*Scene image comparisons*
··········

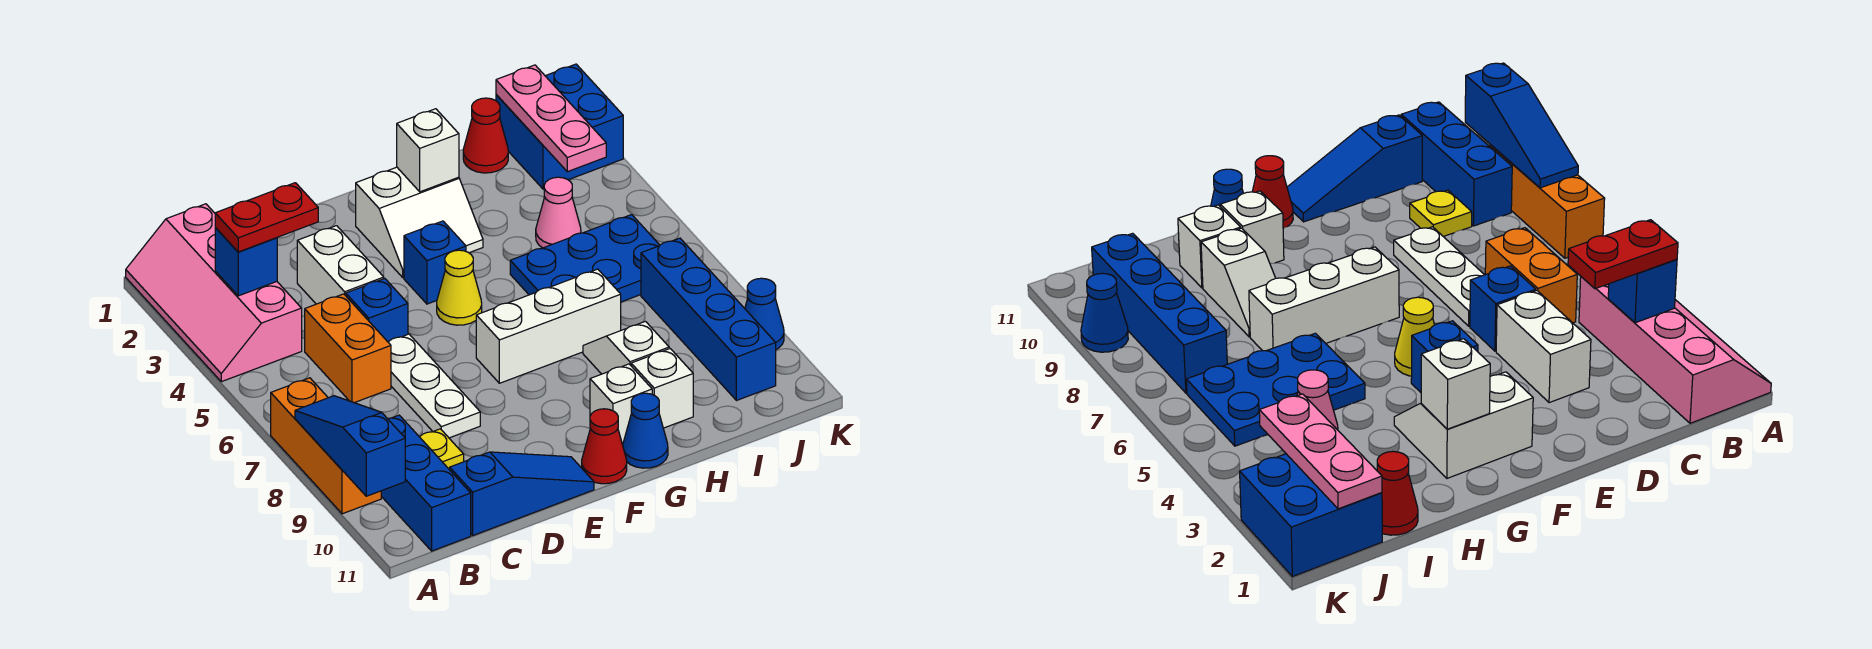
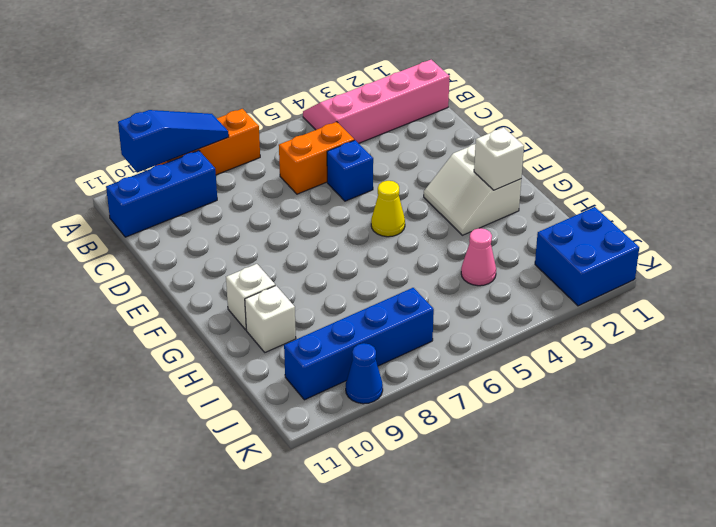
none -> yellow plate C9 level 1
none -> blue slope C11:E11 level 1 top C
none -> white brick D3:D4 level 1

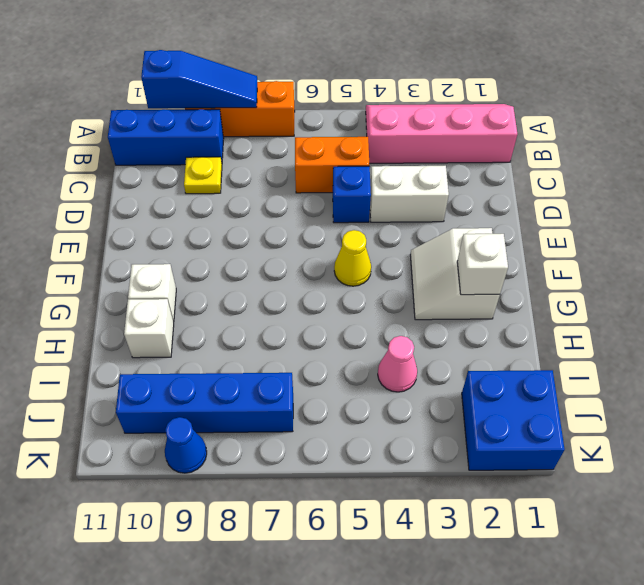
none -> blue slope C11:E11 level 1 top C
none -> white plate D6:D8 level 1
none -> blue brick F4 level 1

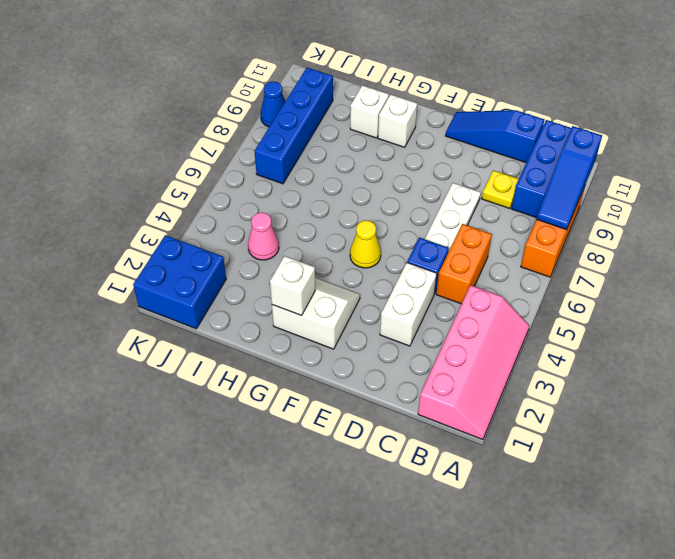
none -> blue brick F4 level 1
none -> white brick F7:H7 level 1
none -> red cone F11 level 1

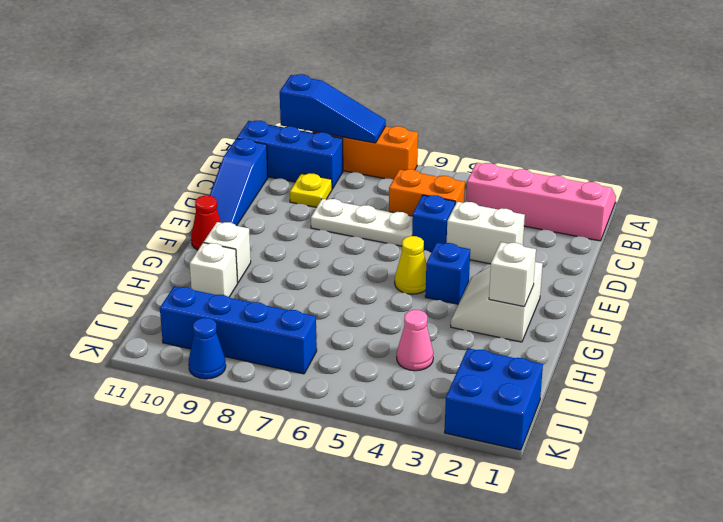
none -> white brick F7:H7 level 1
none -> blue cone G11 level 1
none -> blue plate H5:J6 level 1

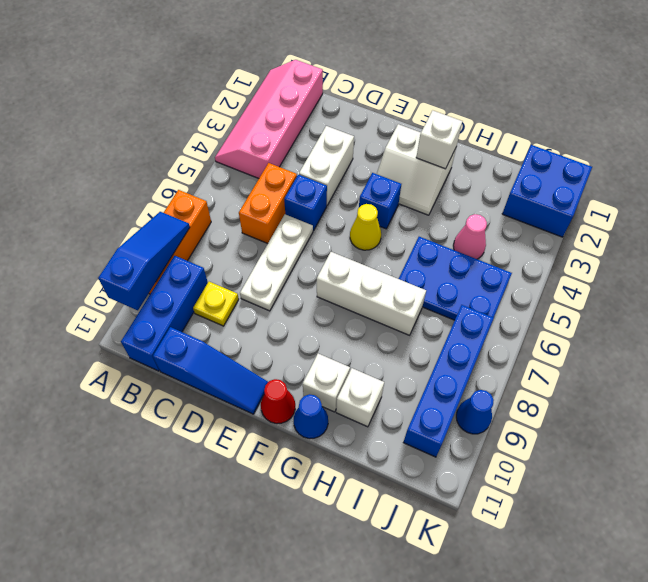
none -> white slope H8:H9 level 1 top 9
none -> red cone I1 level 1
none -> blue brick B3 level 2

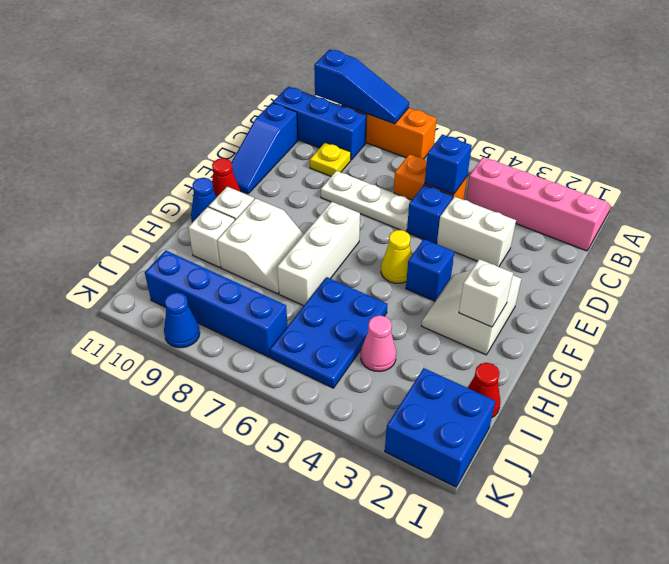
blue brick C5 level 2 -> blue brick B3 level 2
white slope G8:H9 level 1 top 9 -> white slope H8:H9 level 1 top 9
none -> pink plate J1:J3 level 2
none -> red plate B3:C3 level 3

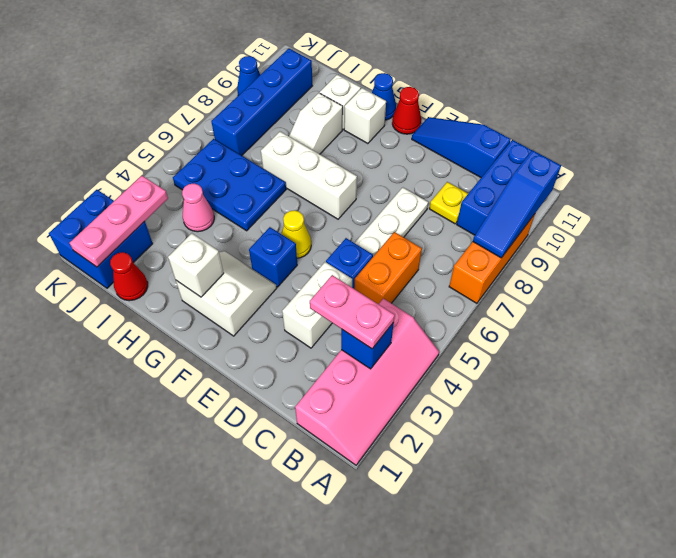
pink plate B3:C3 level 3 -> red plate B3:C3 level 3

··········

Repeat each line of the records exactly, dropping the pictures.

*Solution to the exercise*
none -> yellow plate C9 level 1
none -> blue slope C11:E11 level 1 top C
none -> white brick D3:D4 level 1

none -> blue slope C11:E11 level 1 top C
none -> white plate D6:D8 level 1
none -> blue brick F4 level 1

none -> blue brick F4 level 1
none -> white brick F7:H7 level 1
none -> red cone F11 level 1

none -> white brick F7:H7 level 1
none -> blue cone G11 level 1
none -> blue plate H5:J6 level 1

none -> white slope H8:H9 level 1 top 9
none -> red cone I1 level 1
none -> blue brick B3 level 2

blue brick C5 level 2 -> blue brick B3 level 2
white slope G8:H9 level 1 top 9 -> white slope H8:H9 level 1 top 9
none -> pink plate J1:J3 level 2
none -> red plate B3:C3 level 3

pink plate B3:C3 level 3 -> red plate B3:C3 level 3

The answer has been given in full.